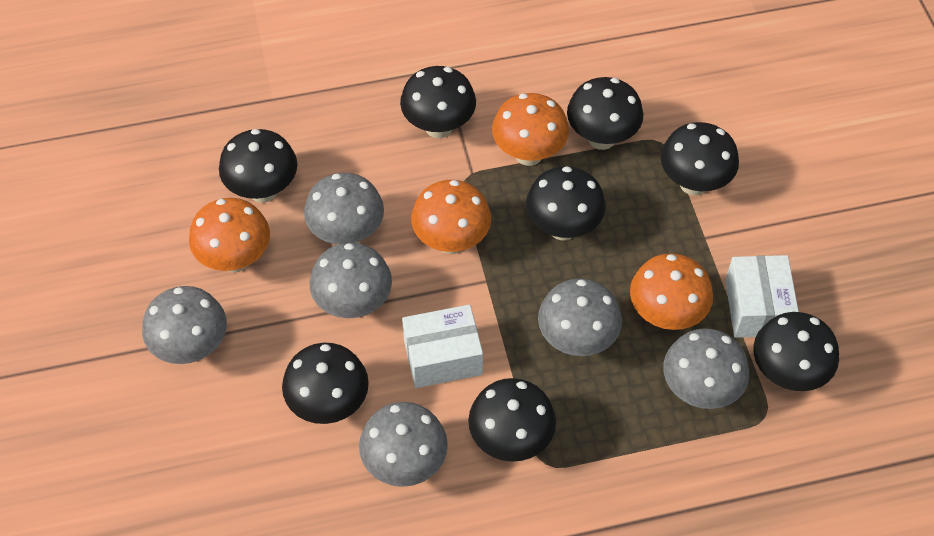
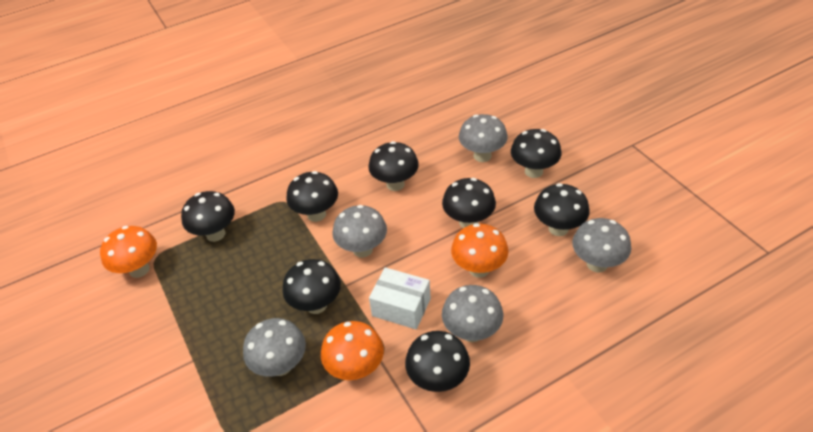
grey mushroom: 6 -> 5
orange mushroom: 4 -> 3
white box: 2 -> 1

::::::::::

- _EXERCISE AIM_: Copy the listing above verbatim; the pictures it contains are to stay out.

- _WRITTEN SOLUTION_:
grey mushroom: 6 -> 5
orange mushroom: 4 -> 3
white box: 2 -> 1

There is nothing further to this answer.